─── Supplied material ───

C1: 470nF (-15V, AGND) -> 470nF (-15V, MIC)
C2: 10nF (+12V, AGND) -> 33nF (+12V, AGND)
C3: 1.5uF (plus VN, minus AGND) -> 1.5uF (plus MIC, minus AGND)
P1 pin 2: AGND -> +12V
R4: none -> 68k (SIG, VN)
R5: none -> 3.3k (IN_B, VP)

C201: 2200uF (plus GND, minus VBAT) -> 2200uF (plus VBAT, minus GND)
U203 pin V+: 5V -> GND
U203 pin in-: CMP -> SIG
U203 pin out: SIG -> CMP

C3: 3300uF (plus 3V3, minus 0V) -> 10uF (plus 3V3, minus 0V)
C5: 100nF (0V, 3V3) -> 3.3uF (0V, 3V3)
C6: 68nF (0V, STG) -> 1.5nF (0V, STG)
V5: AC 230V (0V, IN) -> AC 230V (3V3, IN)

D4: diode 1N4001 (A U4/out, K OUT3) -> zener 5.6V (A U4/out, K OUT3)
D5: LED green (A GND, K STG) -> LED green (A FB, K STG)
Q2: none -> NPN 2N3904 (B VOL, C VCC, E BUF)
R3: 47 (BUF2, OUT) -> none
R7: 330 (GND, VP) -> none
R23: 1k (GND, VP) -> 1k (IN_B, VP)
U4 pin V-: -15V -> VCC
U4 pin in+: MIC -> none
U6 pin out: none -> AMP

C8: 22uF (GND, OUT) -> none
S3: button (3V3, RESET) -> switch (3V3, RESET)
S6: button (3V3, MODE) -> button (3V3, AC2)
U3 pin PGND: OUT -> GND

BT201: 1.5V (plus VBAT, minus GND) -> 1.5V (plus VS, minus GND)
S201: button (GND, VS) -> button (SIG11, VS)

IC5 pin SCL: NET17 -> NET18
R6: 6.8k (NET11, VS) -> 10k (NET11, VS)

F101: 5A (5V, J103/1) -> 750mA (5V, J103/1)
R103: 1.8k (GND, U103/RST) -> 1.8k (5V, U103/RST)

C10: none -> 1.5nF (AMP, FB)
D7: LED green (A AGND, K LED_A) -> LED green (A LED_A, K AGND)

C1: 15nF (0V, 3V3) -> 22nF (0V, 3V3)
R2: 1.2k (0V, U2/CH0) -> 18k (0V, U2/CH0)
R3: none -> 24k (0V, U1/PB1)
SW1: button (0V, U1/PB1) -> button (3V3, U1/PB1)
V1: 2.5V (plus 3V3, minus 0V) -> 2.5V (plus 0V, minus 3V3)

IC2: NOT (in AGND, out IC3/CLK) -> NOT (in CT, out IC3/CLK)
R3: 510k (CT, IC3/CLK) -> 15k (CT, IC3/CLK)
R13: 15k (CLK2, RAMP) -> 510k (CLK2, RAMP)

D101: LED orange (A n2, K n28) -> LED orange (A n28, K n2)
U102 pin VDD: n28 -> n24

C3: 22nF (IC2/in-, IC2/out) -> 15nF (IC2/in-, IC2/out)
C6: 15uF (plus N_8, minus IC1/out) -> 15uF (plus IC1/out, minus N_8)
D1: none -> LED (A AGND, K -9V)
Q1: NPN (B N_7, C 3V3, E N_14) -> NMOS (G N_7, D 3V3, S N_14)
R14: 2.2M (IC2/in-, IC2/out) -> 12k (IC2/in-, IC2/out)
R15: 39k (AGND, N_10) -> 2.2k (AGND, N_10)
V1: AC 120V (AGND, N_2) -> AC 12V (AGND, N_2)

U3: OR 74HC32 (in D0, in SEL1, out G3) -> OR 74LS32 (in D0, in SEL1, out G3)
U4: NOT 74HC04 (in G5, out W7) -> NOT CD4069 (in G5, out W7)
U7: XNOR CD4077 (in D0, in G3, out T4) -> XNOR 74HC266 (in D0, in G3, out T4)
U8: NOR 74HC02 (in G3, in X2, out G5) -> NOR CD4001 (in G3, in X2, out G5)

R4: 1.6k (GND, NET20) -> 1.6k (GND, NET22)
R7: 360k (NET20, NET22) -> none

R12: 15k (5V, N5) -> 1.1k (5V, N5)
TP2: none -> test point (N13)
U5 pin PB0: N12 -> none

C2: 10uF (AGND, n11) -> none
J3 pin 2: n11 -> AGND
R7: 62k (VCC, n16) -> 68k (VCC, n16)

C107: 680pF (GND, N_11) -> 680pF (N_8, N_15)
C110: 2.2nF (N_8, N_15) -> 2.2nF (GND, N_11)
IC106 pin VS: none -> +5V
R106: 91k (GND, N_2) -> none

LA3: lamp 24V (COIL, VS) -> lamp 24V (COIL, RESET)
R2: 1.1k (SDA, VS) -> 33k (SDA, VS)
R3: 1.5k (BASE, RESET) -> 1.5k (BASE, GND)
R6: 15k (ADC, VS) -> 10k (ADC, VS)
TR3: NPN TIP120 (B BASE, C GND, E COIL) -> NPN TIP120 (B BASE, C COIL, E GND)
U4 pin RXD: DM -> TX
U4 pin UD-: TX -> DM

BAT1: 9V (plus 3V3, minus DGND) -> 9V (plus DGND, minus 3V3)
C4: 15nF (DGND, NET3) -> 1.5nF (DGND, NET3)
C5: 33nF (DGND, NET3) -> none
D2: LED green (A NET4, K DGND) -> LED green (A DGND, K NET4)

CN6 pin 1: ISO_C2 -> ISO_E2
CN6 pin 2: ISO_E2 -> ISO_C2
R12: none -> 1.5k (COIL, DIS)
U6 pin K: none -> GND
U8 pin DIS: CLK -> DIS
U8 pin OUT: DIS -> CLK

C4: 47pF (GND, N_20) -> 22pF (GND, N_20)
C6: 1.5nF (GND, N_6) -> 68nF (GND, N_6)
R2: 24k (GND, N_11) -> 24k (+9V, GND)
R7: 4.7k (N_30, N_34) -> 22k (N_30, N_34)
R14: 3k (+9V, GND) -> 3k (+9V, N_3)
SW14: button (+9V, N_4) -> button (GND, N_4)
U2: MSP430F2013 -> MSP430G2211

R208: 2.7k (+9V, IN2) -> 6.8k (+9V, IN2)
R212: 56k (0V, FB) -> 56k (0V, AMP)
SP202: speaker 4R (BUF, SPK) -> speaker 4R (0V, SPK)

───

Once you find the string "minus" in a line of the records, copy that line.

C3: 1.5uF (plus VN, minus AGND) -> 1.5uF (plus MIC, minus AGND)
C201: 2200uF (plus GND, minus VBAT) -> 2200uF (plus VBAT, minus GND)
C3: 3300uF (plus 3V3, minus 0V) -> 10uF (plus 3V3, minus 0V)
BT201: 1.5V (plus VBAT, minus GND) -> 1.5V (plus VS, minus GND)
V1: 2.5V (plus 3V3, minus 0V) -> 2.5V (plus 0V, minus 3V3)
C6: 15uF (plus N_8, minus IC1/out) -> 15uF (plus IC1/out, minus N_8)
BAT1: 9V (plus 3V3, minus DGND) -> 9V (plus DGND, minus 3V3)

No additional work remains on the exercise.